What to work on - Transcribe all data verbatim. Skip the pictures.

■ ■ ■ ■ ■ ■ ■

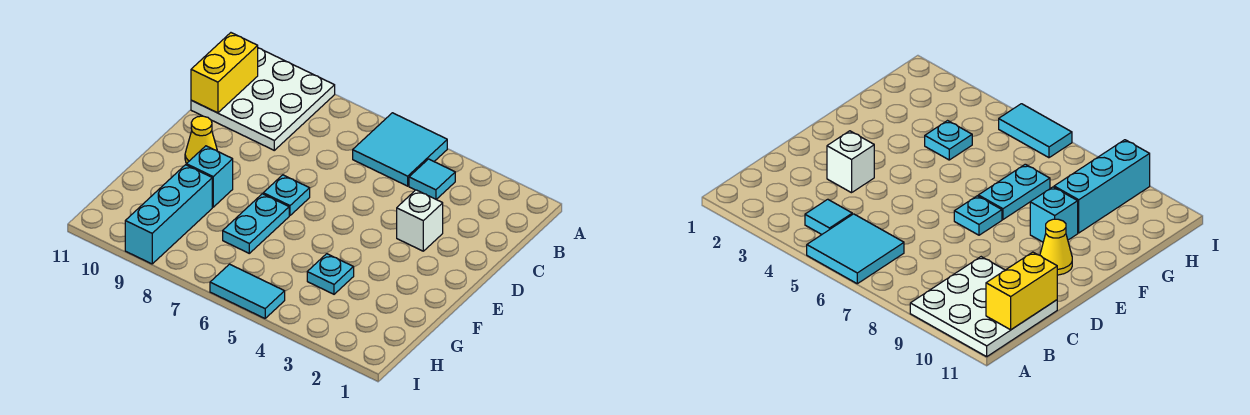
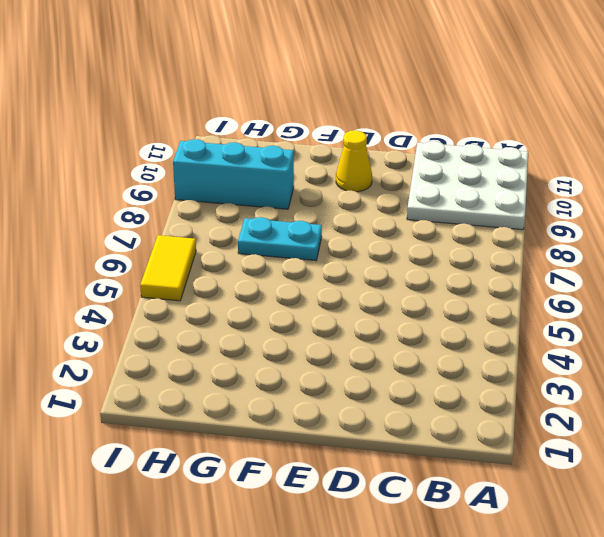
yellow 1x2 tile [140,235,196,301] -> cyan 1x2 tile [210,264,285,318]
none -> cyan 2x2 tile [353,113,447,186]
none -> cyan 1x1 tile [409,159,455,199]
none -> white 1x1 brick [397,190,443,251]

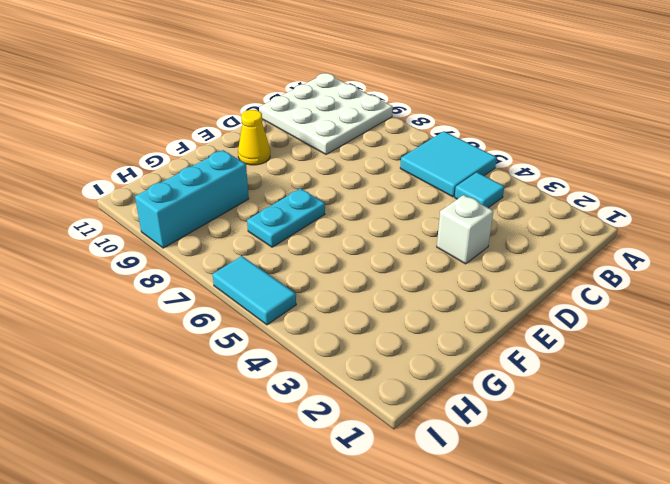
none -> cyan 1x1 plate [263,175,310,215]
none -> cyan 1x1 brick [186,146,233,207]
none -> cyan 1x1 plate [307,254,354,294]

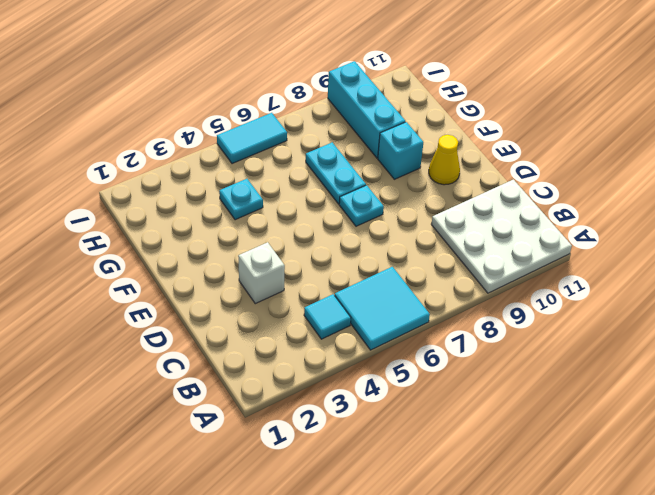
none -> yellow 1x2 brick [191,33,258,113]

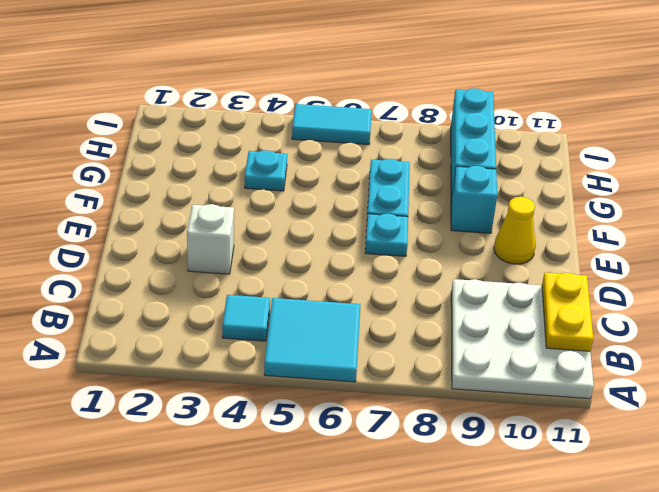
yellow 1x2 plate [542,273,593,351] -> yellow 1x2 brick [191,33,258,113]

■ ■ ■ ■ ■ ■ ■

Output for this exercise -
yellow 1x2 tile [140,235,196,301] -> cyan 1x2 tile [210,264,285,318]
none -> cyan 2x2 tile [353,113,447,186]
none -> cyan 1x1 tile [409,159,455,199]
none -> white 1x1 brick [397,190,443,251]

none -> cyan 1x1 plate [263,175,310,215]
none -> cyan 1x1 brick [186,146,233,207]
none -> cyan 1x1 plate [307,254,354,294]

none -> yellow 1x2 brick [191,33,258,113]

yellow 1x2 plate [542,273,593,351] -> yellow 1x2 brick [191,33,258,113]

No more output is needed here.